Work request =>
Return each line of the material below that contains the word "leafy".

Working data =>

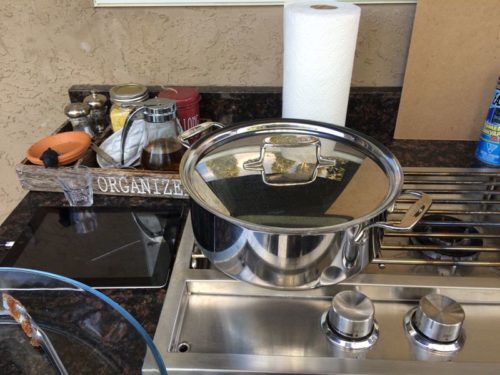
Where is `burner`? The image size is (500, 375). burner is located at coordinates (448, 237).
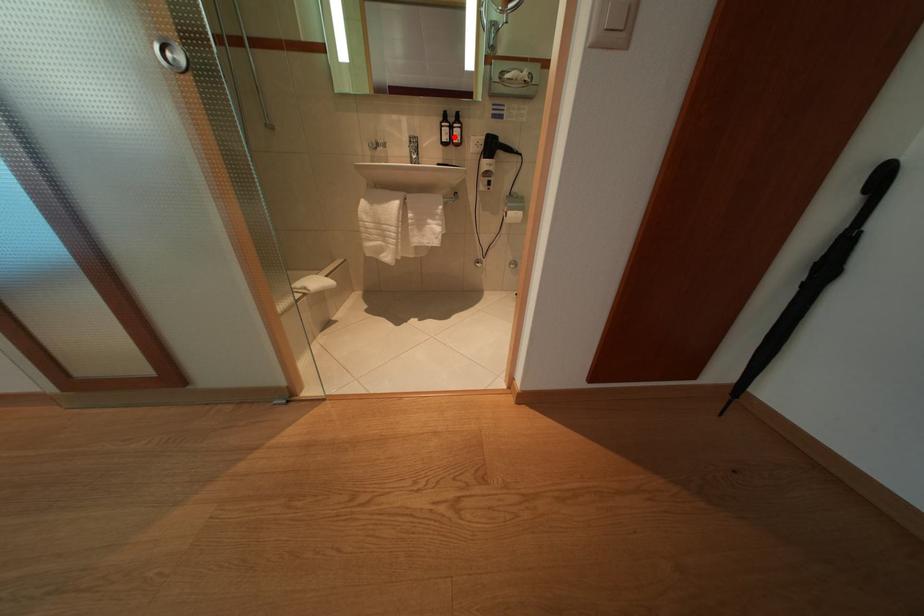
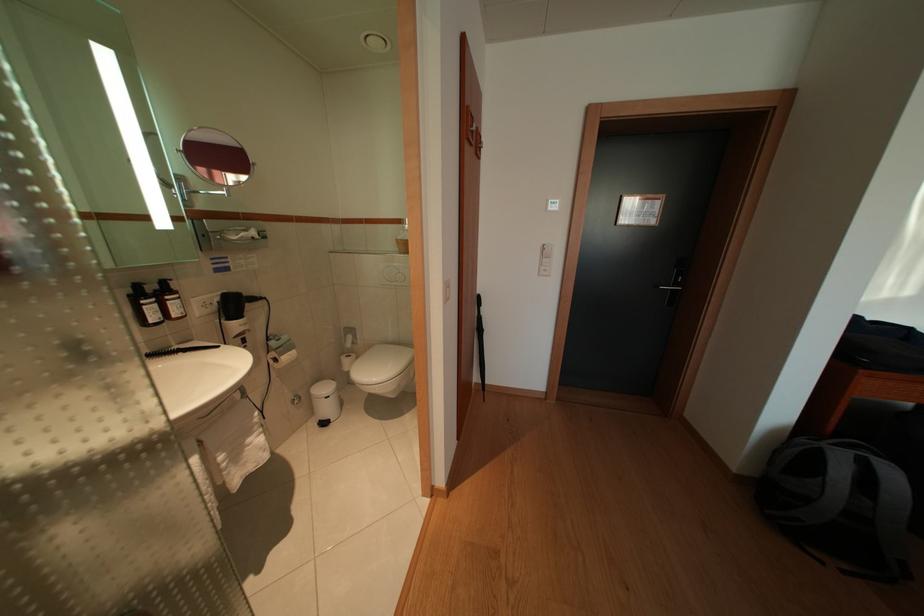
Question: I am providing you with two images of the same scene from different viewpoints. A red point is shown in image1. For the corresponding object point in image2, is it positioned nearer or farther from the camera?

Choices:
 (A) Nearer
 (B) Farther

Answer: (B)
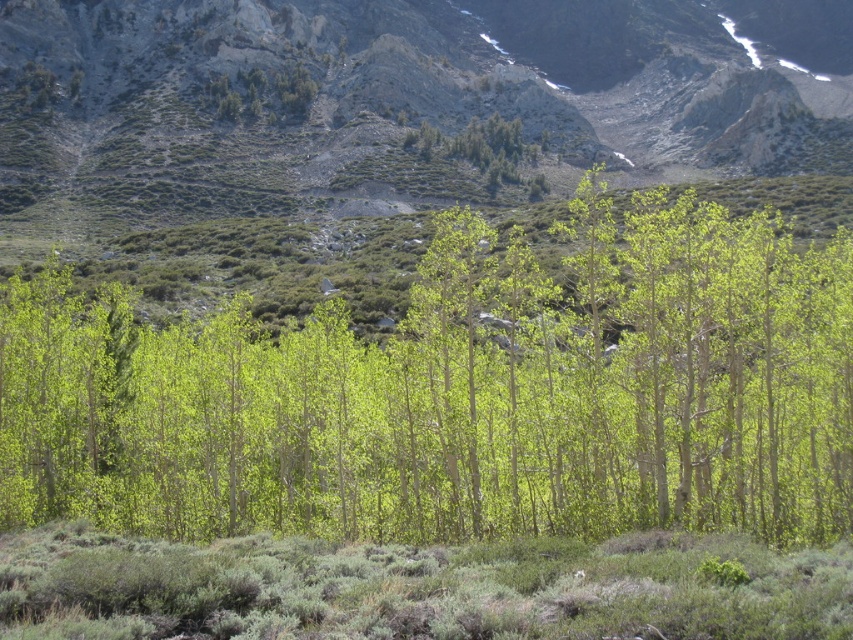
Based on the photo, does green leafy trees at center have a lesser height compared to green leafy tree at upper center?

In fact, green leafy trees at center may be taller than green leafy tree at upper center.

Is point (59, 4) positioned after point (311, 90)?

That is True.

Where is `green leafy trees at center`? green leafy trees at center is located at coordinates (405, 100).

Based on the photo, is green matte trees at center shorter than green leafy tree at upper center?

No, green matte trees at center is not shorter than green leafy tree at upper center.

Between point (86, 428) and point (267, 84), which one is positioned in front?

Positioned in front is point (86, 428).

Who is more distant from viewer, [229,349] or [308,81]?

Point [308,81]

The width and height of the screenshot is (853, 640). I want to click on green matte trees at center, so click(459, 394).

Can you confirm if green matte trees at center is smaller than green leafy trees at center?

Indeed, green matte trees at center has a smaller size compared to green leafy trees at center.

Where is `green matte trees at center`? Image resolution: width=853 pixels, height=640 pixels. green matte trees at center is located at coordinates (459, 394).

You are a GUI agent. You are given a task and a screenshot of the screen. Output one action in this format:
    pyautogui.click(x=<x>, y=<y>)
    Task: Click on the green matte trees at center
    This screenshot has width=853, height=640.
    Given the screenshot: What is the action you would take?
    pyautogui.click(x=459, y=394)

Exercise response =>
Based on the photo, does green leafy trees at center have a lesser height compared to green leafy tree at upper center?
In fact, green leafy trees at center may be taller than green leafy tree at upper center.
Where is `green leafy trees at center`? green leafy trees at center is located at coordinates (405, 100).
Based on the photo, is green matte trees at center shorter than green leafy tree at upper center?
No, green matte trees at center is not shorter than green leafy tree at upper center.
Can you confirm if green matte trees at center is smaller than green leafy trees at center?
Indeed, green matte trees at center has a smaller size compared to green leafy trees at center.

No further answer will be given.